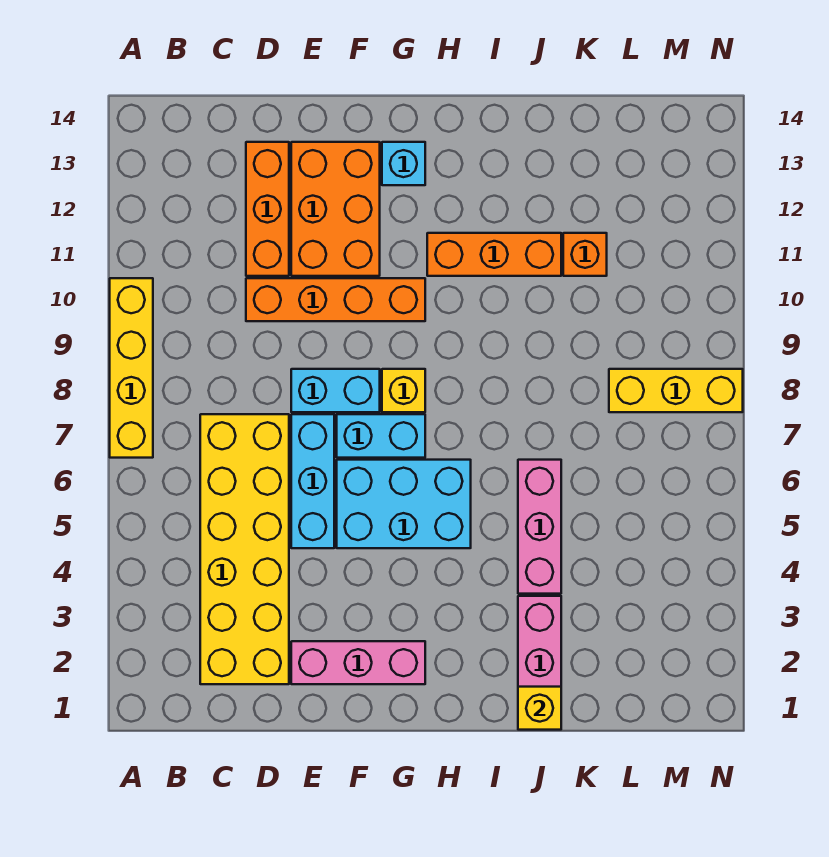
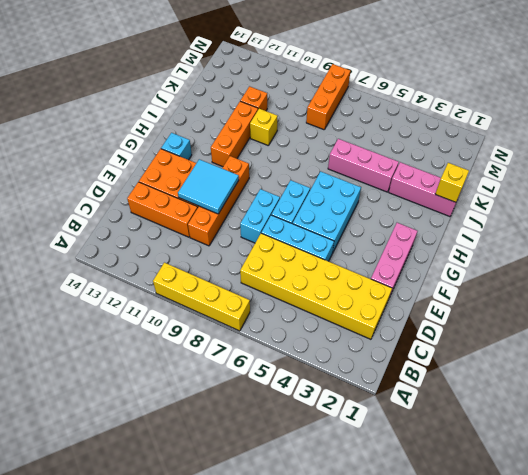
none -> cyan tile E10:F11 level 2
yellow brick G8 level 1 -> yellow brick J10 level 1
yellow brick L8:N8 level 1 -> orange brick L8:N8 level 1

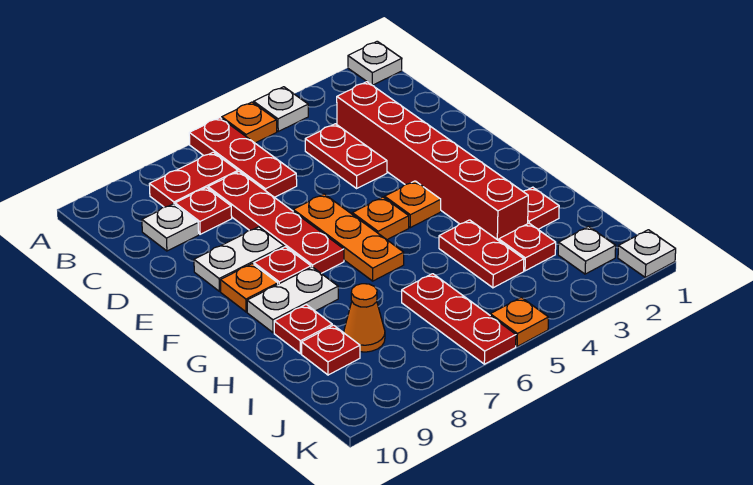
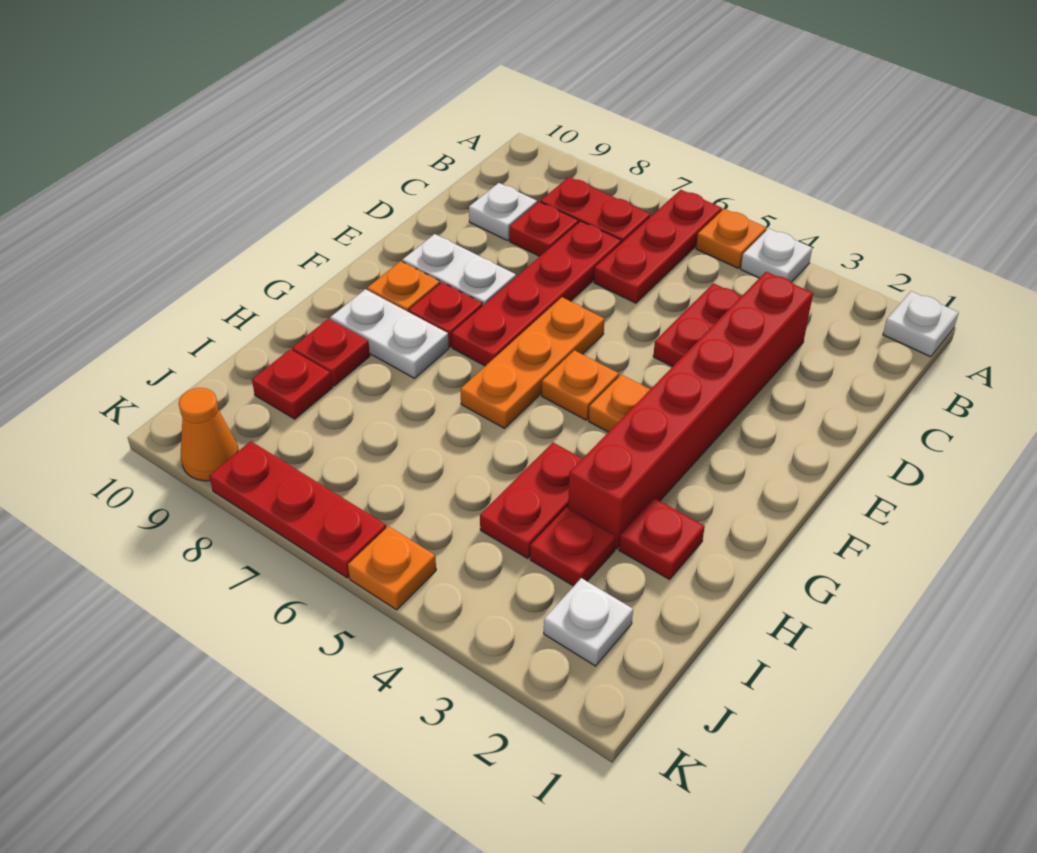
red plate I6:K6 level 1 -> red plate K6:K8 level 1
orange cone I8 level 1 -> orange cone K9 level 1
white plate K1 level 1 -> none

*-*-*

§ Required work: Exactly as written, reproduce the lines from the one containing "yellow brick L8:N8" through the last line of the entries above, and leave every picture out.

§ Response below:
yellow brick L8:N8 level 1 -> orange brick L8:N8 level 1

red plate I6:K6 level 1 -> red plate K6:K8 level 1
orange cone I8 level 1 -> orange cone K9 level 1
white plate K1 level 1 -> none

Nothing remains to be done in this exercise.